Information given

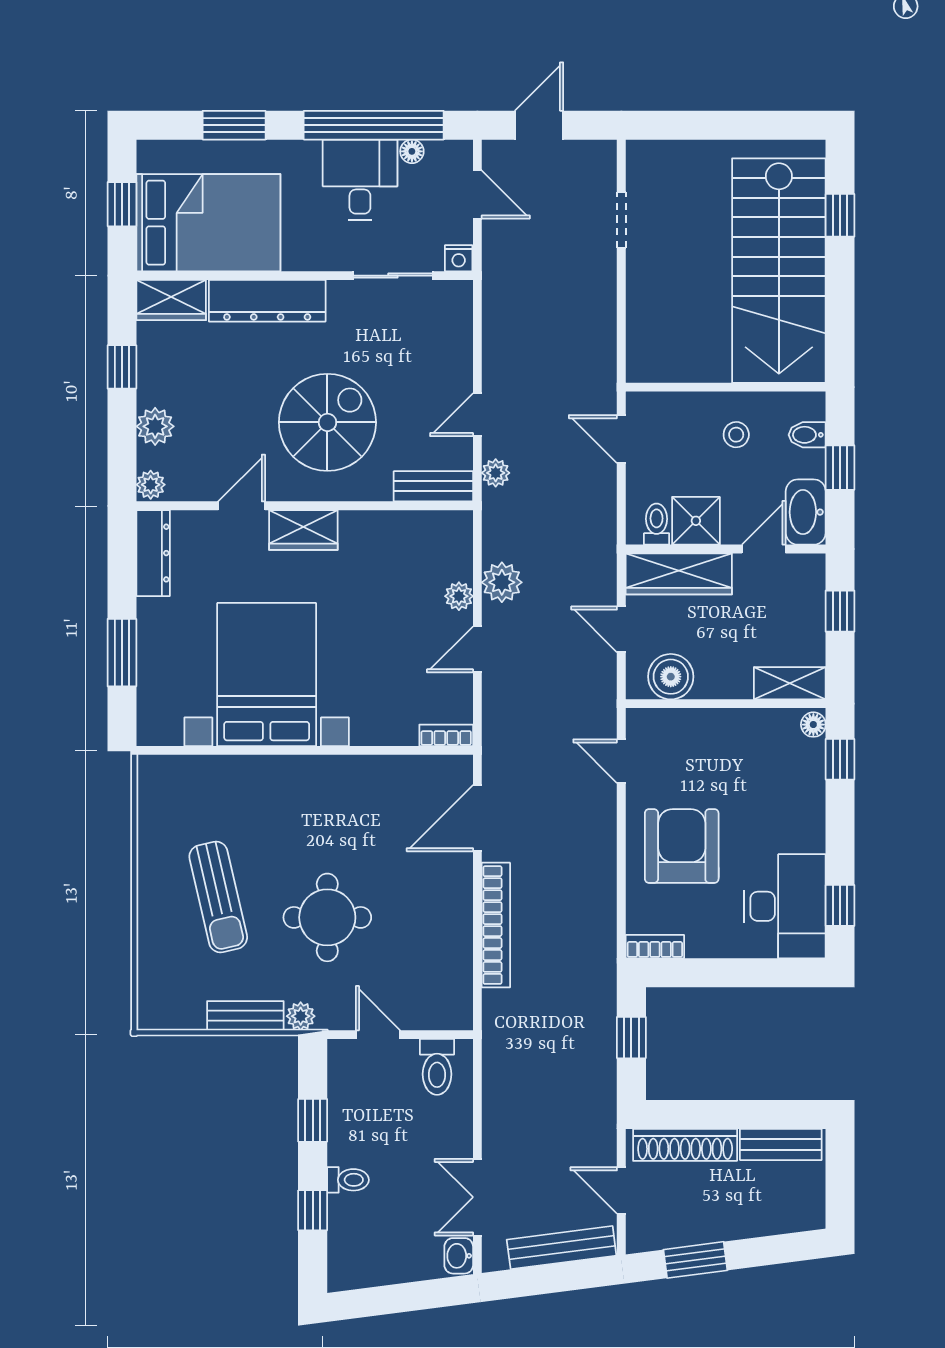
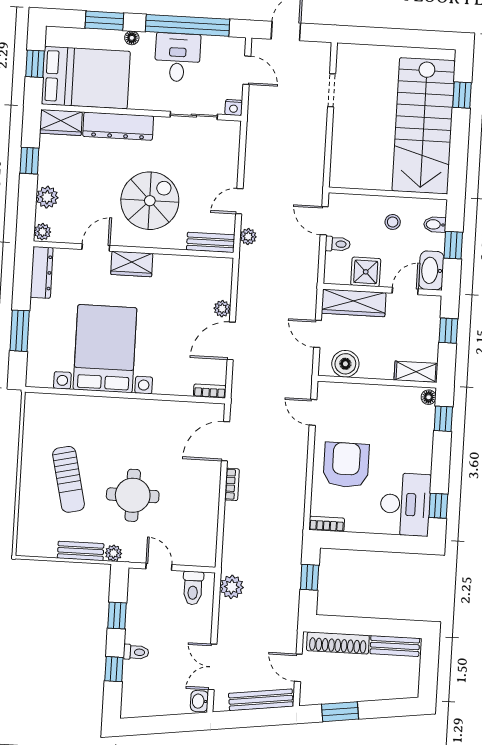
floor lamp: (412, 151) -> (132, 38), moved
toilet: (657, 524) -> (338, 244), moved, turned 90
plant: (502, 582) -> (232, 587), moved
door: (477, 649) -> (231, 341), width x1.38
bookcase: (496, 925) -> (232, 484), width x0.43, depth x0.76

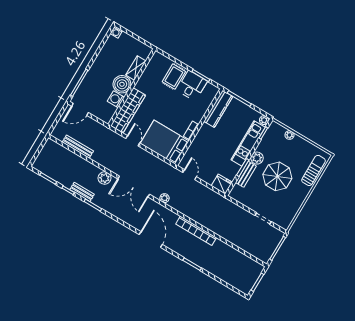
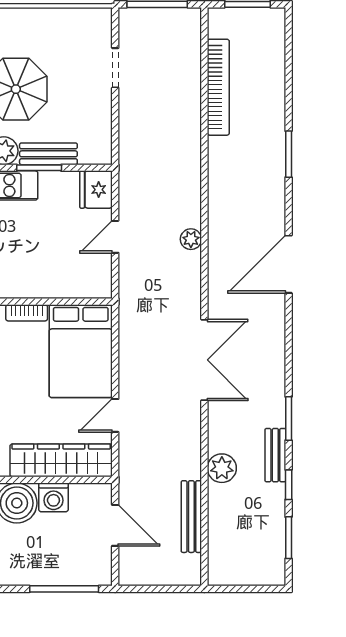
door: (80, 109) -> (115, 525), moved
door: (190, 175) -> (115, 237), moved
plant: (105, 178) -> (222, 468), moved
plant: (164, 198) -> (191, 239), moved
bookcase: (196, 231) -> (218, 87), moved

Task goal
From the entries, copy every line in which the string "plant" can be found.

Exercise response
plant: (502, 582) -> (232, 587), moved
plant: (105, 178) -> (222, 468), moved
plant: (164, 198) -> (191, 239), moved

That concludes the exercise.